-- EXERCISE INSTRUCTIONS --
Search the material below for the word "green" and copy every line in which it occurs.

-- THE INPUT --
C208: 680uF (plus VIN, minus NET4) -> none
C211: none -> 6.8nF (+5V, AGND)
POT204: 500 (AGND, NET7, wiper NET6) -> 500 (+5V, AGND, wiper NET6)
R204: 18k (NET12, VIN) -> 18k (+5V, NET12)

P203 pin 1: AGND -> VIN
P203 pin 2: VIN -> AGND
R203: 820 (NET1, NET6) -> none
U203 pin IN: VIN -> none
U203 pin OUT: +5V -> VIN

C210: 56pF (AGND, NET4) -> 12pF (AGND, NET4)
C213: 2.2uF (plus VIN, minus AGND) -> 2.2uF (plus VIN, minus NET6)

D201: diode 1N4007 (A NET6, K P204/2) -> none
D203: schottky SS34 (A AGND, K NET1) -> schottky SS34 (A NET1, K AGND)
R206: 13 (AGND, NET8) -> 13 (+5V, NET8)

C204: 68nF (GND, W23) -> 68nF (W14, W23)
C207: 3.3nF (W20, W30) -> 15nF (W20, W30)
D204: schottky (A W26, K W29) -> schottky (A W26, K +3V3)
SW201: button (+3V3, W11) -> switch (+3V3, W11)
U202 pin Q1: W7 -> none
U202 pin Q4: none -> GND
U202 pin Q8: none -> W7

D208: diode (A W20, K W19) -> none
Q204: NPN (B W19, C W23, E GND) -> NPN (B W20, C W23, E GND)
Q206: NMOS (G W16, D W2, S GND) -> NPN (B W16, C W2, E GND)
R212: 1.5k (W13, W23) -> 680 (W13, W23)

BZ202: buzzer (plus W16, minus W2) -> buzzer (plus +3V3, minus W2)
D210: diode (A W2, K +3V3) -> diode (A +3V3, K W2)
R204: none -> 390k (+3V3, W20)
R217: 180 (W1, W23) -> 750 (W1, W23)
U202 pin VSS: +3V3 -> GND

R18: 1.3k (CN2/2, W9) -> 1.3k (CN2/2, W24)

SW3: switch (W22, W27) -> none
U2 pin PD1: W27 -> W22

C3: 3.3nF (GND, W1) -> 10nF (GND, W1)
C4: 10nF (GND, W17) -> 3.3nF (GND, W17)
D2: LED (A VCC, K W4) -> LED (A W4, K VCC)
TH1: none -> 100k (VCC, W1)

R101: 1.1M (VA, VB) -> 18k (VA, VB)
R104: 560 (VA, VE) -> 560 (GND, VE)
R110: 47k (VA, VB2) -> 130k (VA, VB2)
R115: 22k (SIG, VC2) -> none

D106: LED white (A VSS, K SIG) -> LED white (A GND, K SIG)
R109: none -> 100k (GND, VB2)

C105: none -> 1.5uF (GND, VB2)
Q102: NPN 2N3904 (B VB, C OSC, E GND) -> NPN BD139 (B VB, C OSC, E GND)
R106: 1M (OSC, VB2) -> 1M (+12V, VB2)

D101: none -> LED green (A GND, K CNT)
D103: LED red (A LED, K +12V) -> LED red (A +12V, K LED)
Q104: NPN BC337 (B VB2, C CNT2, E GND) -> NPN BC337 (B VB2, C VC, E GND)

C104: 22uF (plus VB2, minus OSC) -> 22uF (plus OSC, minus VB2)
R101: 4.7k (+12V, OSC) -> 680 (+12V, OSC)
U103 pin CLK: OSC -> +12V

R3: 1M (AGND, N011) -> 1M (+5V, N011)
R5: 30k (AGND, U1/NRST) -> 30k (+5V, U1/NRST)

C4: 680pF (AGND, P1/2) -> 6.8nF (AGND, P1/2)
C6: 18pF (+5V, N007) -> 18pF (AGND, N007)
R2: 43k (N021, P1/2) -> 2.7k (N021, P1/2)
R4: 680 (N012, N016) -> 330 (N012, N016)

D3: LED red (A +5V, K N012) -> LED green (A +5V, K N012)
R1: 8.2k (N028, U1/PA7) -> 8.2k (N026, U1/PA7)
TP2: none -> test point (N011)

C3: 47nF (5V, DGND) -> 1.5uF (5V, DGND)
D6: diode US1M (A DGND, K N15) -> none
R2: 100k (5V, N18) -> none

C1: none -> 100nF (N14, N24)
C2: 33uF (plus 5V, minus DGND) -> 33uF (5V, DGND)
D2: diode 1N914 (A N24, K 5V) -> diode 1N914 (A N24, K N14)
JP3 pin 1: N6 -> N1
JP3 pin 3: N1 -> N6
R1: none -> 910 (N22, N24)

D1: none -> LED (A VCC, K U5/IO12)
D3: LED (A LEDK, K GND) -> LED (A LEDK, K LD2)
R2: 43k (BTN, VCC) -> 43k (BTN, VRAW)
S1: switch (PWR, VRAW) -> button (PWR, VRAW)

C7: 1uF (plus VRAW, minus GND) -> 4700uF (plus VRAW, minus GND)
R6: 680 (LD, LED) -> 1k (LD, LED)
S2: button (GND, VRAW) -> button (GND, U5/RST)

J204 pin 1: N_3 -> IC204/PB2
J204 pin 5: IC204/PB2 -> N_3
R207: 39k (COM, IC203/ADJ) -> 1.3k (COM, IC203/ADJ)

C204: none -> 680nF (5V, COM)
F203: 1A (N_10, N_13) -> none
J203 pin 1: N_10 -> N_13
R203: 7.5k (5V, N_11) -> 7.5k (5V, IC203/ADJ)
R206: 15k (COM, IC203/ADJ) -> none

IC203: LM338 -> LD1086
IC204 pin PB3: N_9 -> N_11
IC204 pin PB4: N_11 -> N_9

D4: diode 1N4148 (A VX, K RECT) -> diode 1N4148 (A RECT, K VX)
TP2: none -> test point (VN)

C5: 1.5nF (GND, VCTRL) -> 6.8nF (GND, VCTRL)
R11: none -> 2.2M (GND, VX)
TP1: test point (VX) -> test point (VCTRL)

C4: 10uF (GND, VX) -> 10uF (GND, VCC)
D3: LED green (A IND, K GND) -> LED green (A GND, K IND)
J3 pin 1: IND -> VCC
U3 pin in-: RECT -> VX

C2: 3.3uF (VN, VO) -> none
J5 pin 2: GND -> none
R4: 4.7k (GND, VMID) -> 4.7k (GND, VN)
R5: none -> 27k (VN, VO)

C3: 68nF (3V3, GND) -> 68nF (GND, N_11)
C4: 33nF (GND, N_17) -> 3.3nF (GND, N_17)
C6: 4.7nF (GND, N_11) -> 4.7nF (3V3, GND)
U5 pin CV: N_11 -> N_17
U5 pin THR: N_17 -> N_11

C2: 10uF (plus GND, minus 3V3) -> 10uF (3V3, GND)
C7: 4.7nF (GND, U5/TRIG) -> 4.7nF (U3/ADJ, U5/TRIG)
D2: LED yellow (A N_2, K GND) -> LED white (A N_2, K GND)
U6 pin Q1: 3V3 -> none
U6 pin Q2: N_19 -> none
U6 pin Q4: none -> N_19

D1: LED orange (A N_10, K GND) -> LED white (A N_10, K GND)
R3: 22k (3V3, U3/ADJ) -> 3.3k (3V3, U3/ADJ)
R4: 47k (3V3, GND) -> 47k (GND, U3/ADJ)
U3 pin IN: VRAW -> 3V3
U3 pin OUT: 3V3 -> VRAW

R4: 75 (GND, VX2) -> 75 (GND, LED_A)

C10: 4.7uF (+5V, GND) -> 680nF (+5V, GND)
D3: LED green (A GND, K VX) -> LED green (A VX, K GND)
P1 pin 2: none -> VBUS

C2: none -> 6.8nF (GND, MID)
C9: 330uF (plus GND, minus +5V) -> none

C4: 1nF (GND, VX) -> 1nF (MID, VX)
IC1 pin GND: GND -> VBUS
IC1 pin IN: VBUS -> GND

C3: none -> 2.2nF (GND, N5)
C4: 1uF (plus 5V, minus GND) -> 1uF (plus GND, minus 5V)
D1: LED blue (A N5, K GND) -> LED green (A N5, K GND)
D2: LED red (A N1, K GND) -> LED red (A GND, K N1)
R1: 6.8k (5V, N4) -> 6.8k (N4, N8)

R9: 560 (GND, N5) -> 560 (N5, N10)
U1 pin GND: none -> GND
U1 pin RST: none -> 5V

-- FINISHED EXERCISE --
D101: none -> LED green (A GND, K CNT)
D3: LED red (A +5V, K N012) -> LED green (A +5V, K N012)
D3: LED green (A IND, K GND) -> LED green (A GND, K IND)
D3: LED green (A GND, K VX) -> LED green (A VX, K GND)
D1: LED blue (A N5, K GND) -> LED green (A N5, K GND)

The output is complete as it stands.